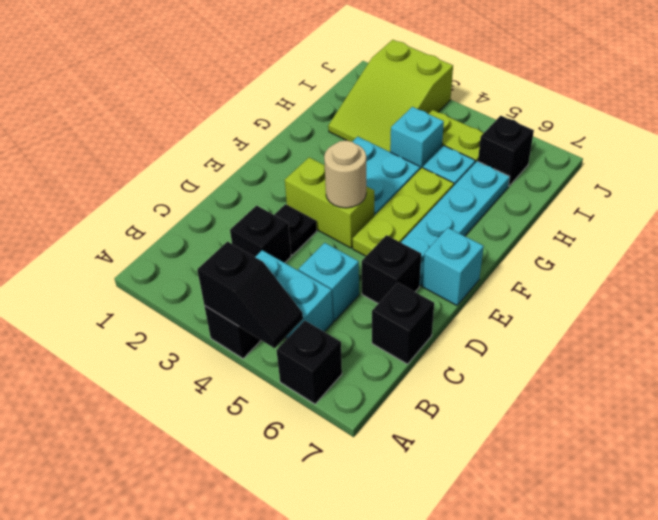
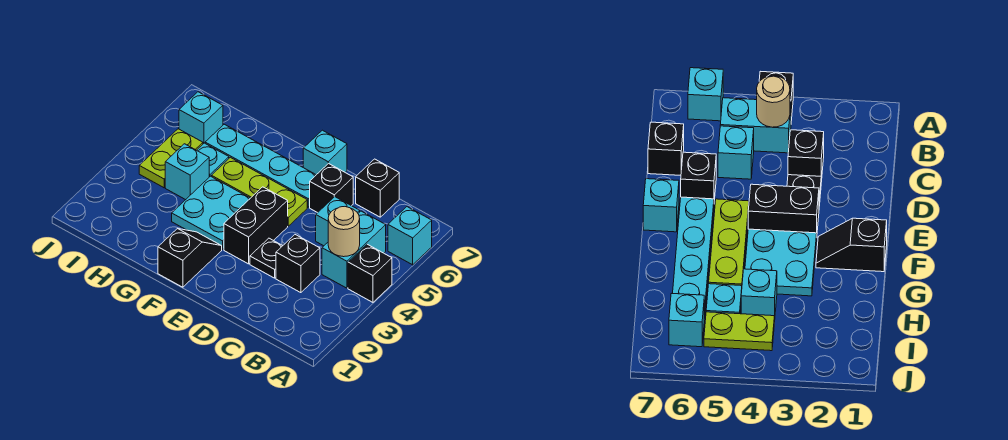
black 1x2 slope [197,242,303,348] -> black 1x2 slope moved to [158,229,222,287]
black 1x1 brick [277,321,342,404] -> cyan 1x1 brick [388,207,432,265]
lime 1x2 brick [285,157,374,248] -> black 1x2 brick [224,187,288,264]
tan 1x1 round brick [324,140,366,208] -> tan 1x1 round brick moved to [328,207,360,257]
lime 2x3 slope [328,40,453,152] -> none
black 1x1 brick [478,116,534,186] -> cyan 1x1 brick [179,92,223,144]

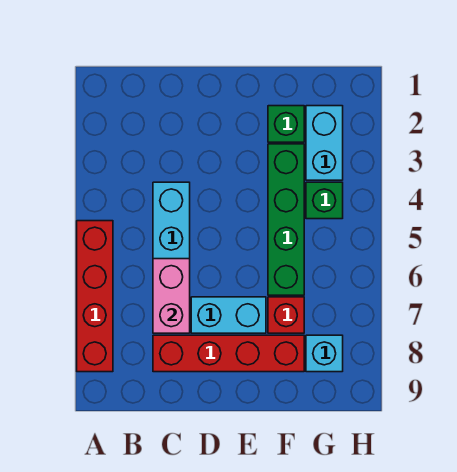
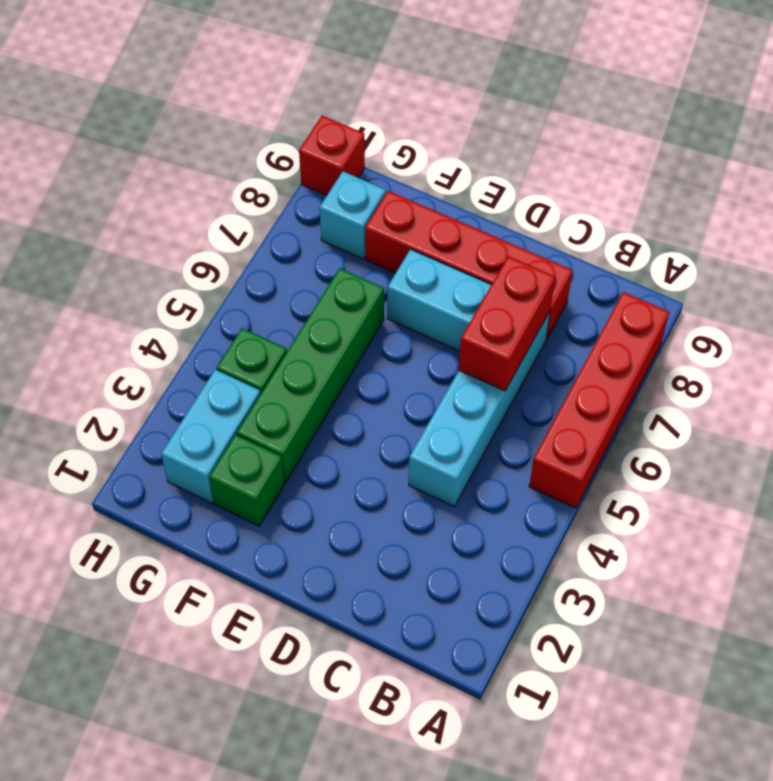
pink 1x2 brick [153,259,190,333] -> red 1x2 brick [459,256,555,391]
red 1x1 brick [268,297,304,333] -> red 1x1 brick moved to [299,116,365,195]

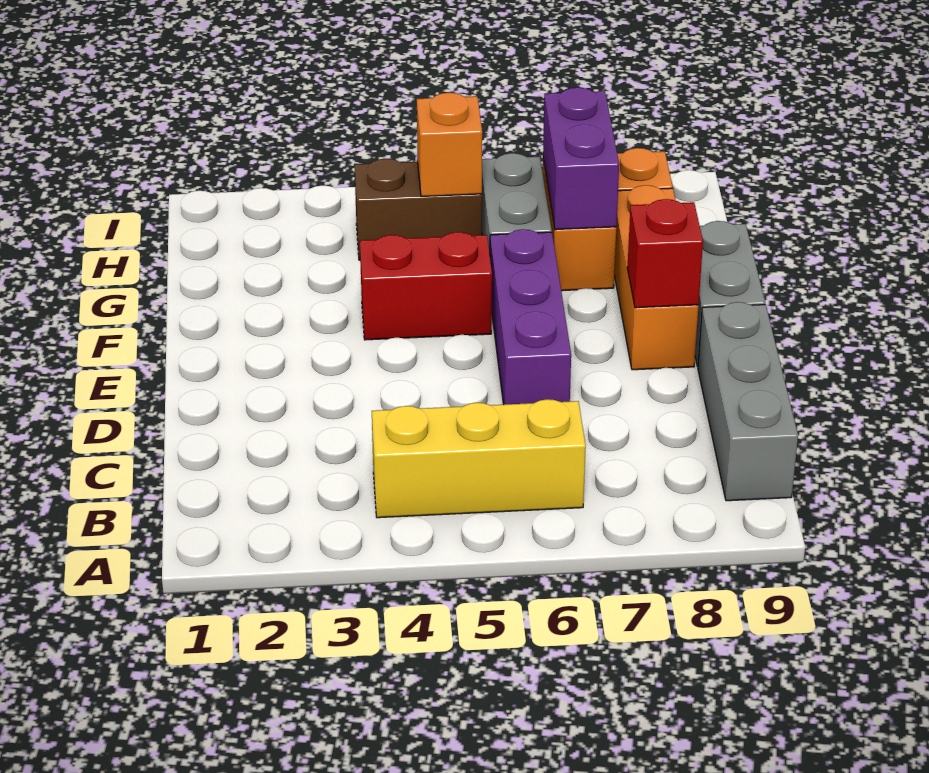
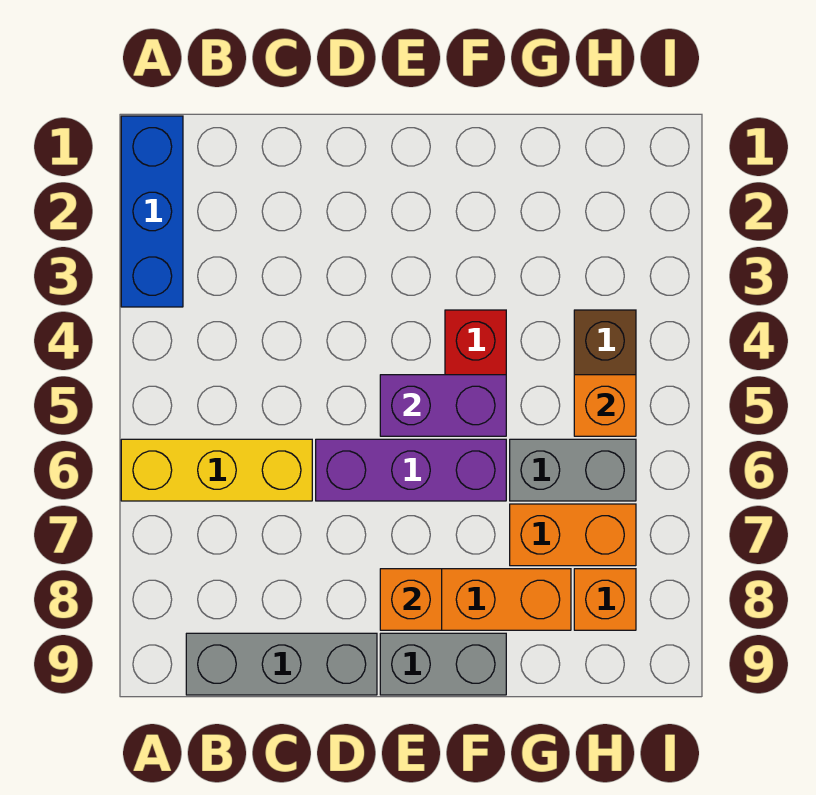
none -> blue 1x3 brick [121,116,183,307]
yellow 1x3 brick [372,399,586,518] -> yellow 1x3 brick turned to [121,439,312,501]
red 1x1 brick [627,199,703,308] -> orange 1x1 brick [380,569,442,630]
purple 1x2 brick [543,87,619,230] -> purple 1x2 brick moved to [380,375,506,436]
----
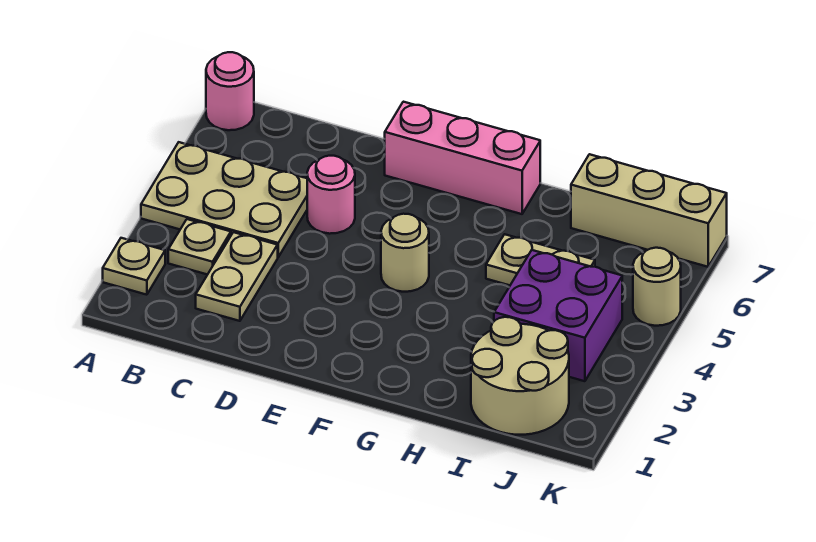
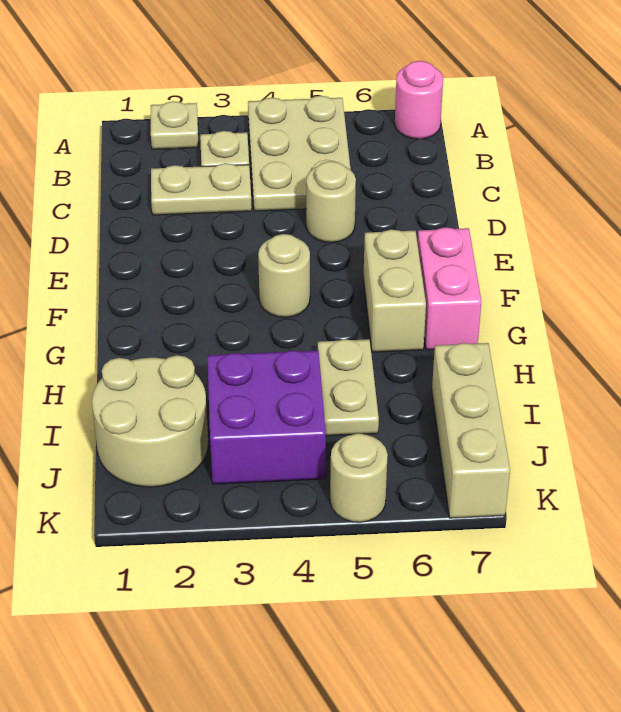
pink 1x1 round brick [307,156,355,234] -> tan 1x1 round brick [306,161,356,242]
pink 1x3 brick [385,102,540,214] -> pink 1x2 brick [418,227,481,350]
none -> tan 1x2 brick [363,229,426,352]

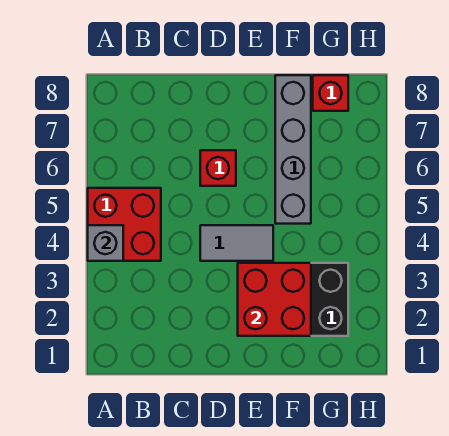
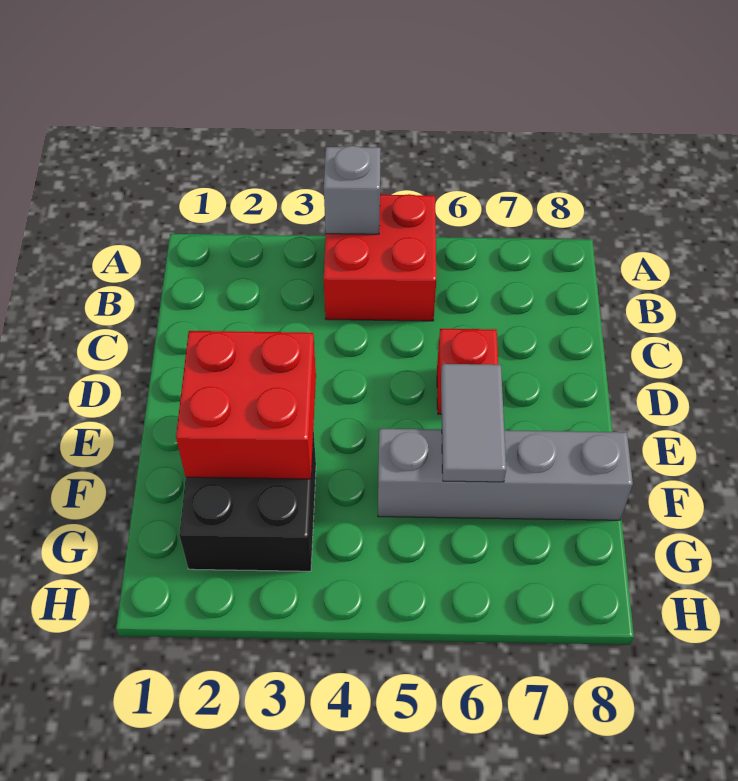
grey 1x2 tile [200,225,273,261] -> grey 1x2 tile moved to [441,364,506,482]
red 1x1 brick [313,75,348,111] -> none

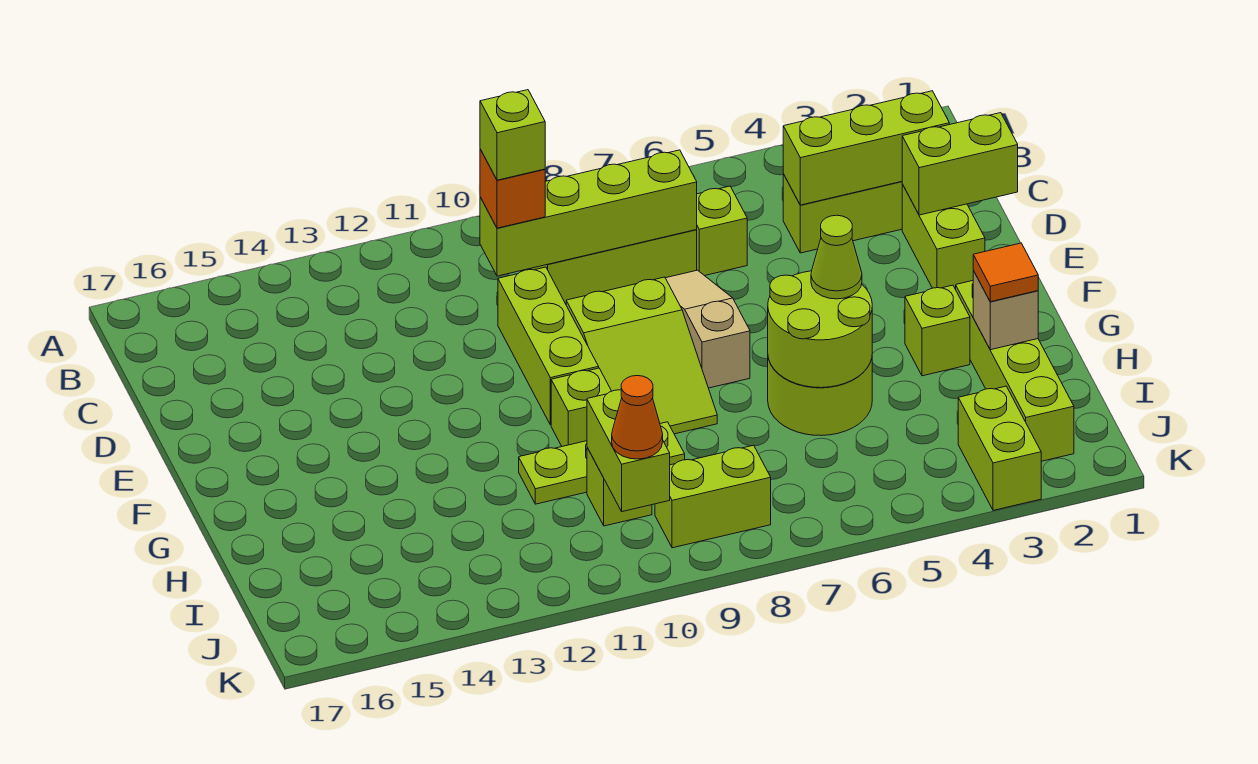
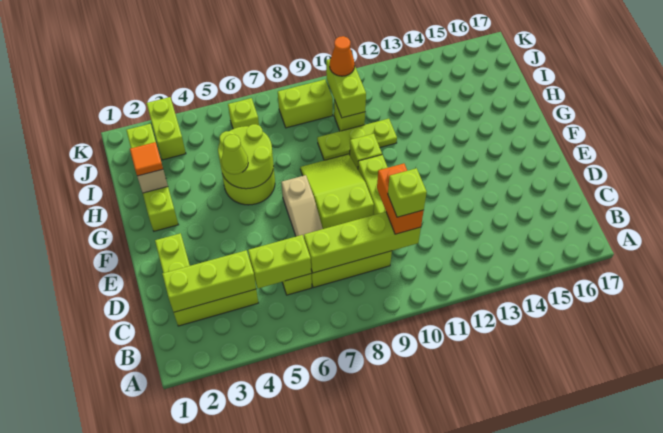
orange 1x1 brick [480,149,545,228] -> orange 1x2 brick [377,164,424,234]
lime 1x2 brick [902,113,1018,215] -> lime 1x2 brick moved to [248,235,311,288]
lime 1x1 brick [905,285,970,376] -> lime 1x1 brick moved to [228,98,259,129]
----
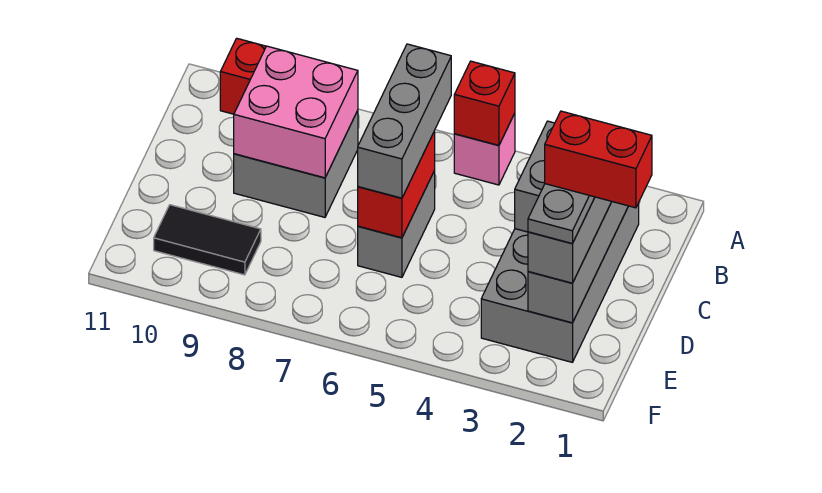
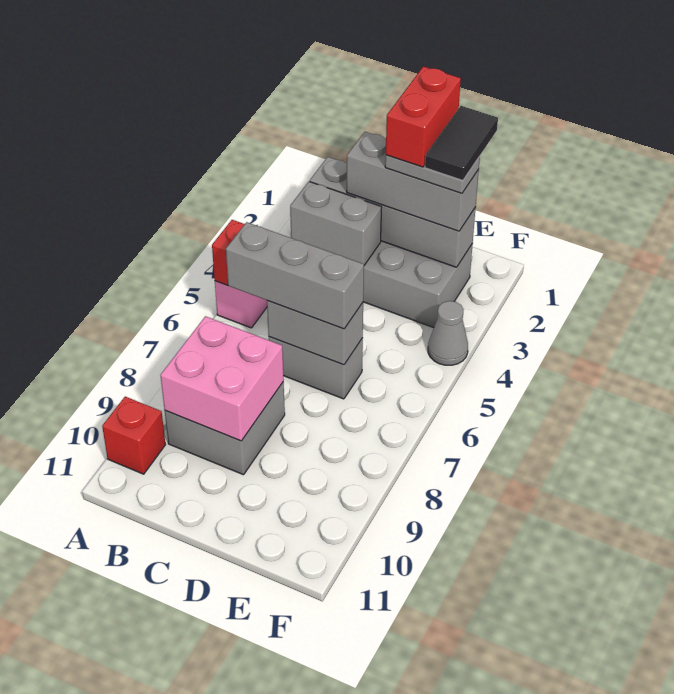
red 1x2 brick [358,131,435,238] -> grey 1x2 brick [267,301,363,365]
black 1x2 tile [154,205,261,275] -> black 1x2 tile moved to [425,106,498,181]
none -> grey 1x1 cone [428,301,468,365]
----
Range to copy from the listing above: the line with "black 1x1 brick [277,321,342,404]" through the line with "yellow 1x3 brick [372,399,586,518]". Transcribe it exactly and skip the pictures.

Your response
black 1x1 brick [277,321,342,404] -> cyan 1x1 brick [388,207,432,265]
lime 1x2 brick [285,157,374,248] -> black 1x2 brick [224,187,288,264]
tan 1x1 round brick [324,140,366,208] -> tan 1x1 round brick moved to [328,207,360,257]
lime 2x3 slope [328,40,453,152] -> none
black 1x1 brick [478,116,534,186] -> cyan 1x1 brick [179,92,223,144]

pink 1x2 brick [153,259,190,333] -> red 1x2 brick [459,256,555,391]
red 1x1 brick [268,297,304,333] -> red 1x1 brick moved to [299,116,365,195]

none -> blue 1x3 brick [121,116,183,307]
yellow 1x3 brick [372,399,586,518] -> yellow 1x3 brick turned to [121,439,312,501]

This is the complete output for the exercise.